REQUIRED ACTION: Lines outside the range are not wanted. Give again exactly the lines between the line holding "C101: 100uF (plus" and the line holding "U109 pin PB0: +24V -> N001", inclusive, from the listing below.

RECORDS PROVIDED:
-- Opening Marker --
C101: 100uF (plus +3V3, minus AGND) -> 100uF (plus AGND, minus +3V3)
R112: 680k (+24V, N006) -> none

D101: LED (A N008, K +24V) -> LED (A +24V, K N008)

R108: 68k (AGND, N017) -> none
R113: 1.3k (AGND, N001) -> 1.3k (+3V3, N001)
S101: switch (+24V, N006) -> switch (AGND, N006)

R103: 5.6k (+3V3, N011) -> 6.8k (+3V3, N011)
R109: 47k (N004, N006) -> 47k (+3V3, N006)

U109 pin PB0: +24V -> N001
-- Closing Marker --
-- Opening Marker --
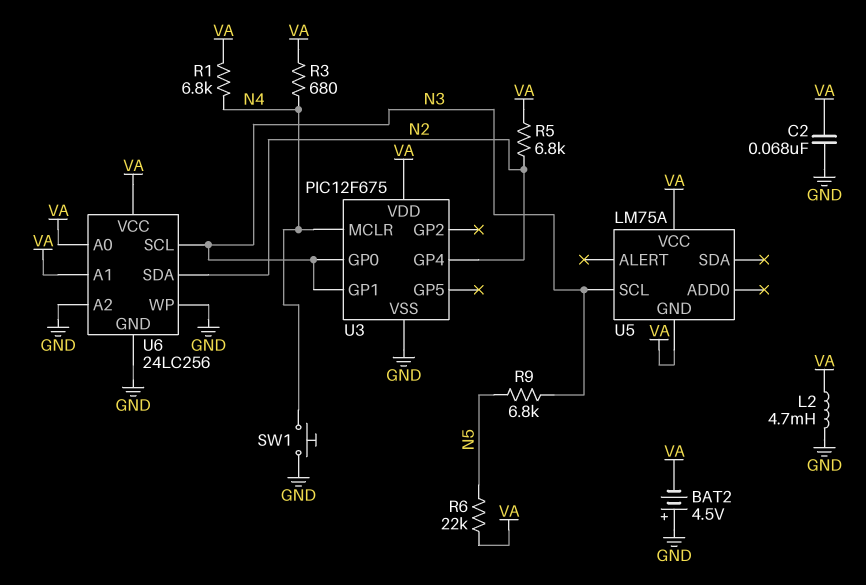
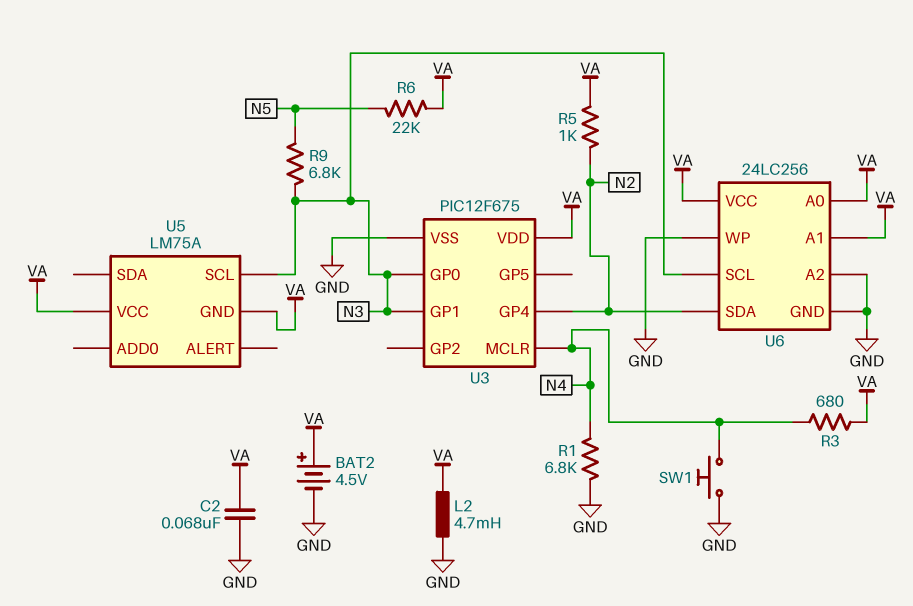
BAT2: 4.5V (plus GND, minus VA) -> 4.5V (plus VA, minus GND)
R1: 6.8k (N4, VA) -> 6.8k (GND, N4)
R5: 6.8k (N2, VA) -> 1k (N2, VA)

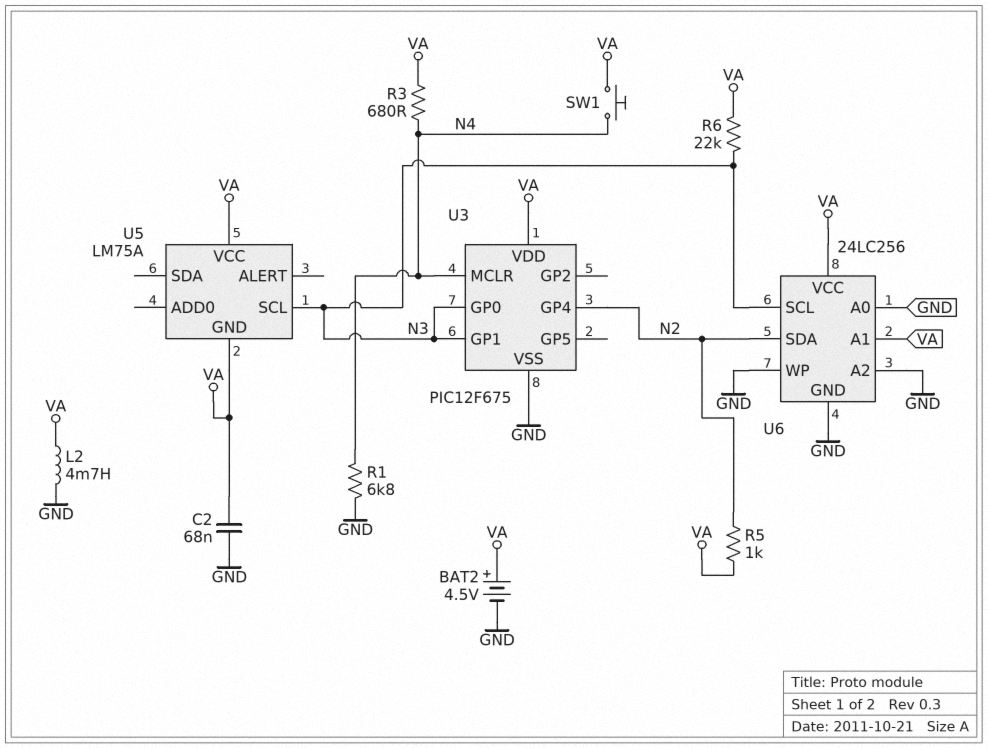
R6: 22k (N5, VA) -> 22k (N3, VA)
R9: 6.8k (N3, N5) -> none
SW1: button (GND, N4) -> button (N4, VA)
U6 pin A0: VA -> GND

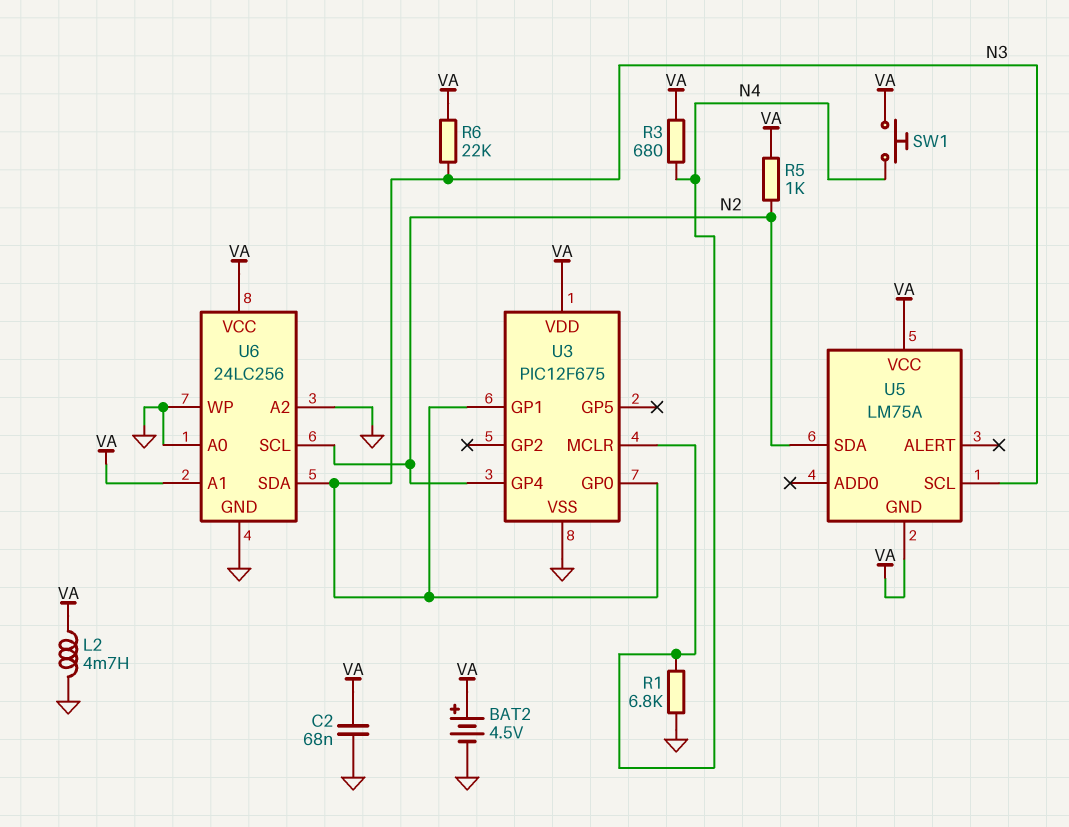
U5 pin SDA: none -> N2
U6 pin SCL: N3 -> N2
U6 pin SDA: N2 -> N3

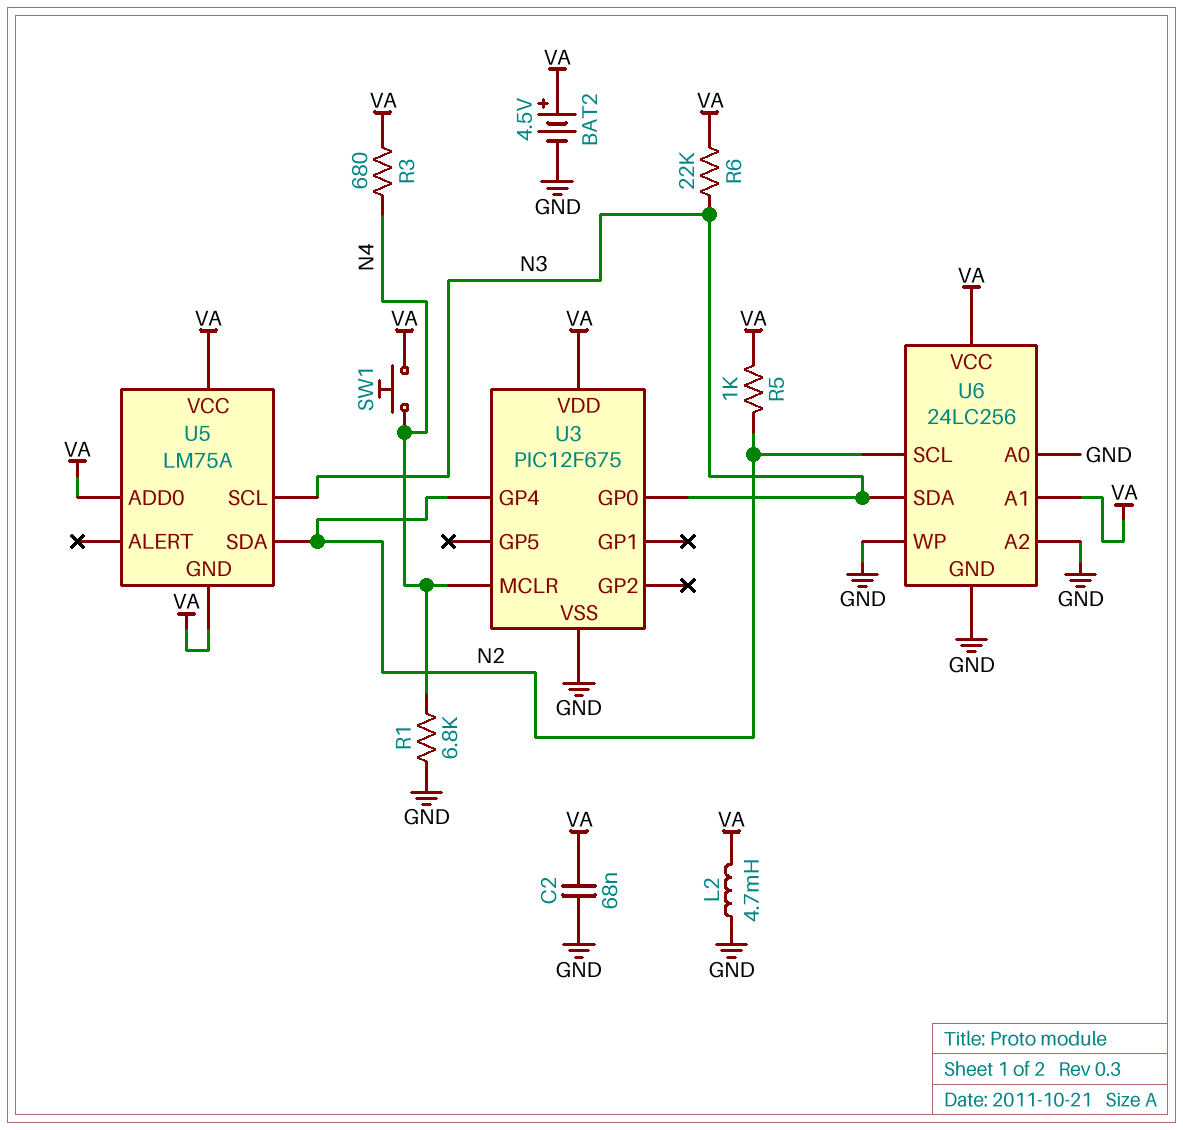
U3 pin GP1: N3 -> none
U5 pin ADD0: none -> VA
-- Closing Marker --
-- Opening Marker --
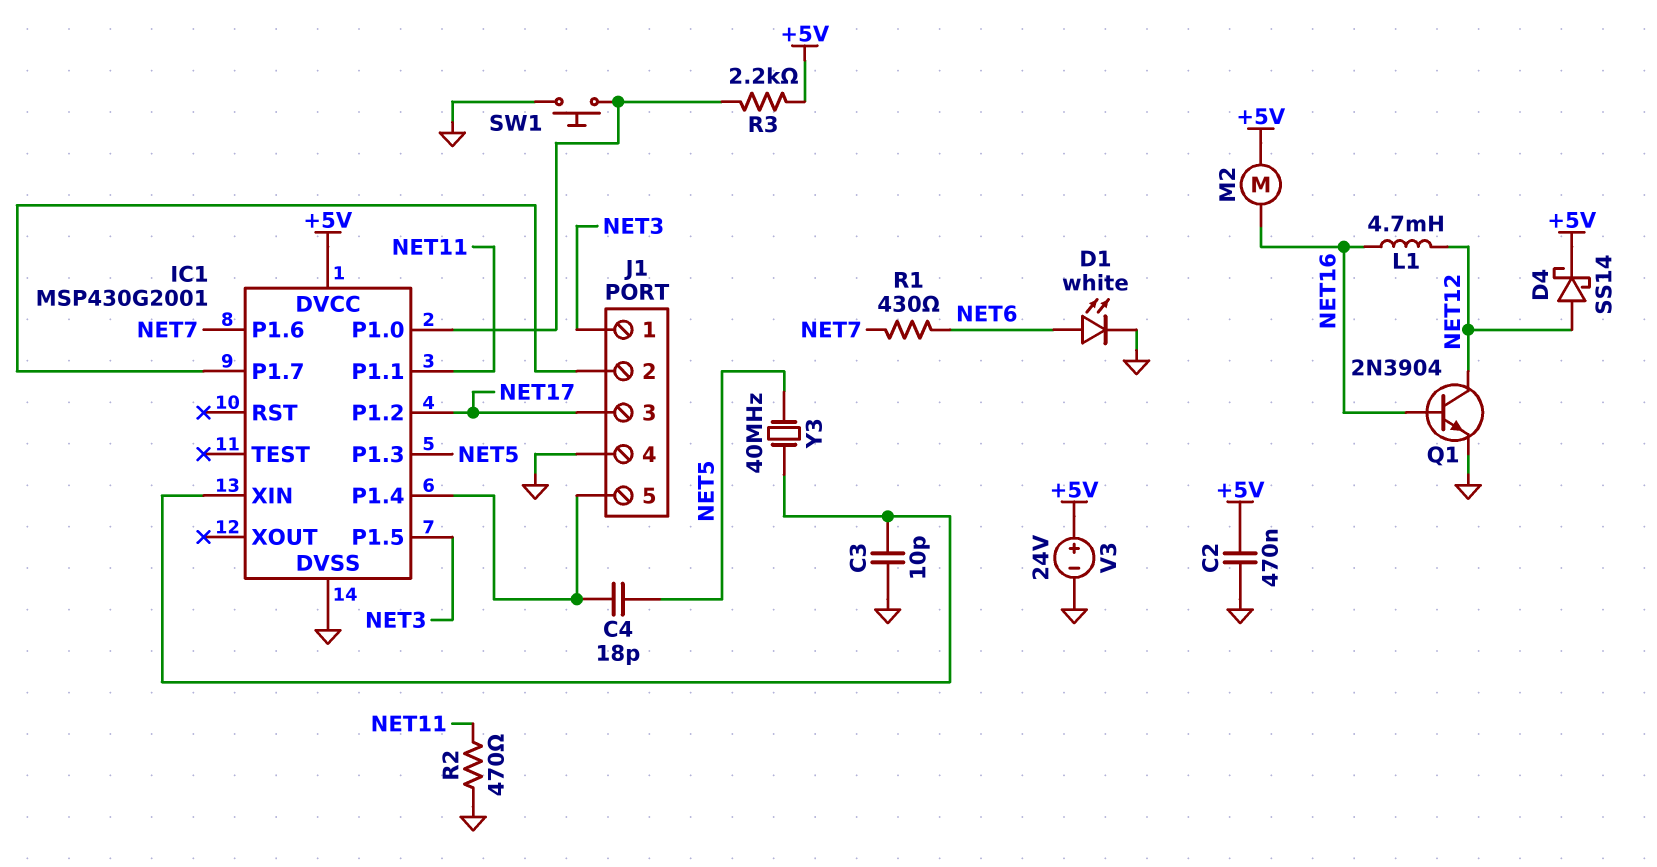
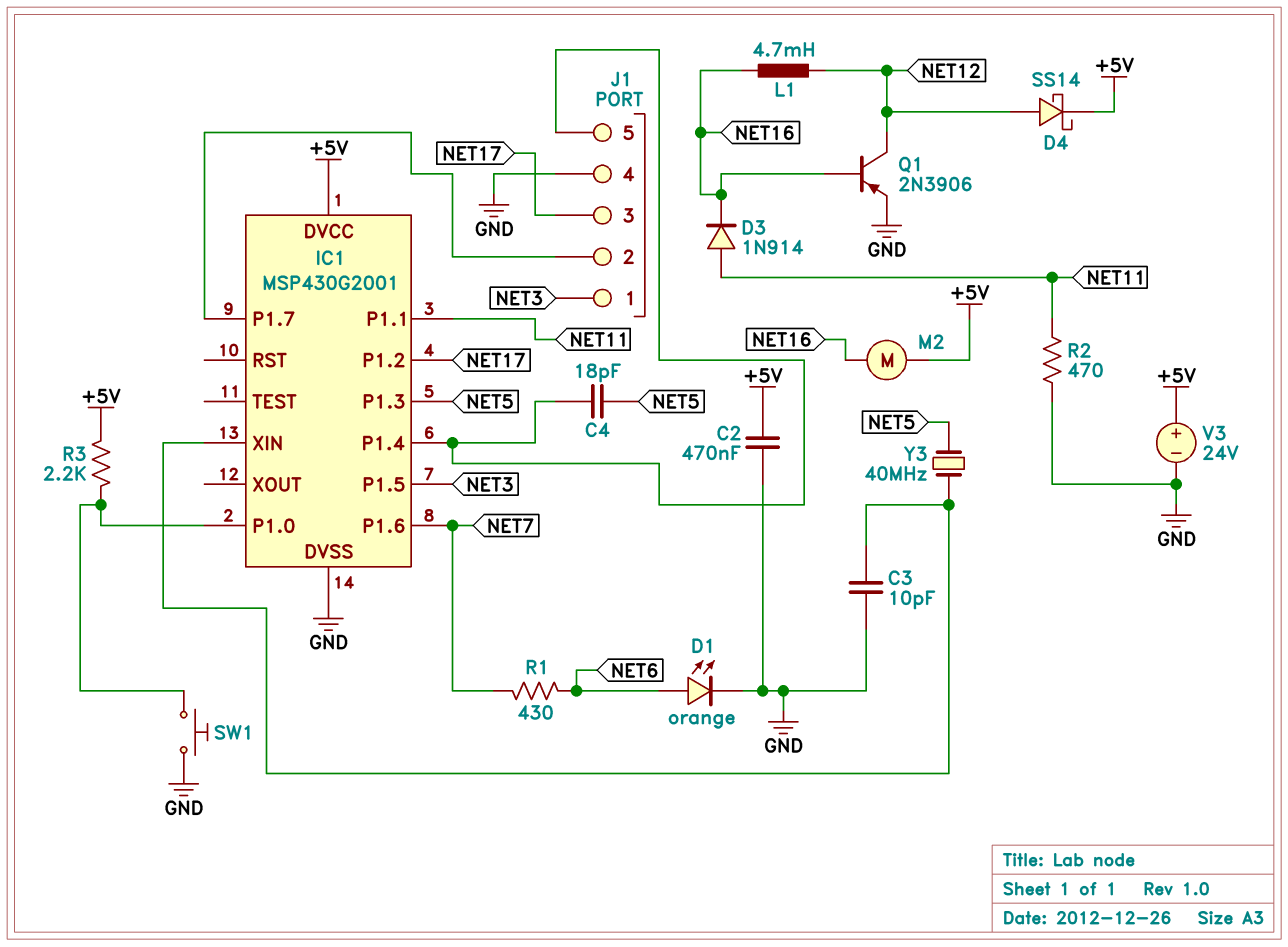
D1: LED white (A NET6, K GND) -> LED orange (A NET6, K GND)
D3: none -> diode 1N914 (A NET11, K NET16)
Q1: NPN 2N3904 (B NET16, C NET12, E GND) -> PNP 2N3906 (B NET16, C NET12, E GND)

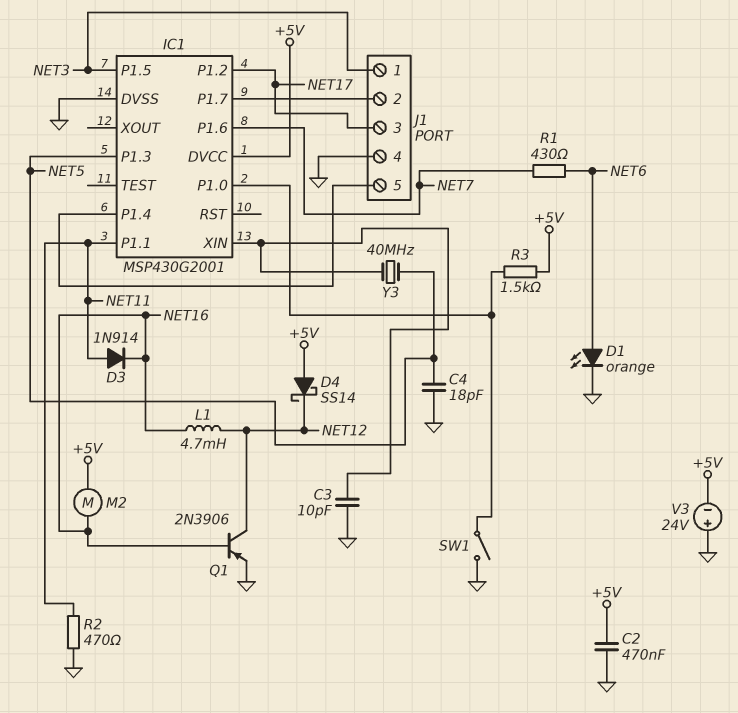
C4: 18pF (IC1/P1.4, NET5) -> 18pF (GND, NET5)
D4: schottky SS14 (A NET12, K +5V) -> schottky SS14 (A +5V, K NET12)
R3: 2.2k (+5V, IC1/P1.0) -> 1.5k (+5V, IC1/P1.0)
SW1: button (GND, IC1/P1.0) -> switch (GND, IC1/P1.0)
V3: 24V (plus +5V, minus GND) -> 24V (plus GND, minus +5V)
-- Closing Marker --
FINAL ANSWER:
C101: 100uF (plus +3V3, minus AGND) -> 100uF (plus AGND, minus +3V3)
R112: 680k (+24V, N006) -> none

D101: LED (A N008, K +24V) -> LED (A +24V, K N008)

R108: 68k (AGND, N017) -> none
R113: 1.3k (AGND, N001) -> 1.3k (+3V3, N001)
S101: switch (+24V, N006) -> switch (AGND, N006)

R103: 5.6k (+3V3, N011) -> 6.8k (+3V3, N011)
R109: 47k (N004, N006) -> 47k (+3V3, N006)

U109 pin PB0: +24V -> N001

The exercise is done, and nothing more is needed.